■ **LISTED RECORDS**:
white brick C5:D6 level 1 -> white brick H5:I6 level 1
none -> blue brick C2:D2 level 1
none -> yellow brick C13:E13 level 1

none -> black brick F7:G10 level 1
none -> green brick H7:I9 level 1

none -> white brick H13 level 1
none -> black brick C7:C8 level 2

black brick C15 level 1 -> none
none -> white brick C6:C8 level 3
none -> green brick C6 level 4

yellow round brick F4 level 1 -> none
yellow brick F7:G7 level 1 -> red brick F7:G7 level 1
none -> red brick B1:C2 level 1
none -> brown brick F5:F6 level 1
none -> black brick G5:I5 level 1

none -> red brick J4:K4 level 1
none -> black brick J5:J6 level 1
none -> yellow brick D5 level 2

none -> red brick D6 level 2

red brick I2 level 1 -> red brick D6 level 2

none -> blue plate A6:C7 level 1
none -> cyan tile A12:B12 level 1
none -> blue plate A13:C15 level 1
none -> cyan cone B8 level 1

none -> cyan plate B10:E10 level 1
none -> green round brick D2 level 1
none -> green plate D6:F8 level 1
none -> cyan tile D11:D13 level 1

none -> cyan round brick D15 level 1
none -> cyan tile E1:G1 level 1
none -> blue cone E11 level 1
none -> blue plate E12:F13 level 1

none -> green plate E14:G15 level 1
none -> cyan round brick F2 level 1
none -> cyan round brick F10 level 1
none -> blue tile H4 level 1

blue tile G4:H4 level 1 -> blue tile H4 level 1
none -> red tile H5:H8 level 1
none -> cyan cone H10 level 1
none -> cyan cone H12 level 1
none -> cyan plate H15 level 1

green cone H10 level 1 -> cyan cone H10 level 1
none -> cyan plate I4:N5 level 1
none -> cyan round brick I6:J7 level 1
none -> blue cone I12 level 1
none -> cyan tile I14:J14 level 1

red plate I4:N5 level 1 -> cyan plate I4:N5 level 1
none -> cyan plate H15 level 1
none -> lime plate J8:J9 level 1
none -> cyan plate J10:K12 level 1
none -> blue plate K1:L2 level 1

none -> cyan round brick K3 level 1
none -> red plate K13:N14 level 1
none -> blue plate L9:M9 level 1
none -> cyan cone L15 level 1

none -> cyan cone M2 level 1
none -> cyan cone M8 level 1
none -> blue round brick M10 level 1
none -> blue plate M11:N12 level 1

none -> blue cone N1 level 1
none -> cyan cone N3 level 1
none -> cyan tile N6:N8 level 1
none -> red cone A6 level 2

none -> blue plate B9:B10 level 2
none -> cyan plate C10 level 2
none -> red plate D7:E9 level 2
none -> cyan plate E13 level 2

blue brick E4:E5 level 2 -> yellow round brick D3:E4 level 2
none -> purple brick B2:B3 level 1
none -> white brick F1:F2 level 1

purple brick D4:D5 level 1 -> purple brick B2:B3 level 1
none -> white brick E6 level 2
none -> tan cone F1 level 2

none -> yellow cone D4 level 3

■ **WORK REQUEST**: Scan the records above for the word "white". Show each line in which it appears.

■ **EXERCISE OUTPUT**:
white brick C5:D6 level 1 -> white brick H5:I6 level 1
none -> white brick H13 level 1
none -> white brick C6:C8 level 3
none -> white brick F1:F2 level 1
none -> white brick E6 level 2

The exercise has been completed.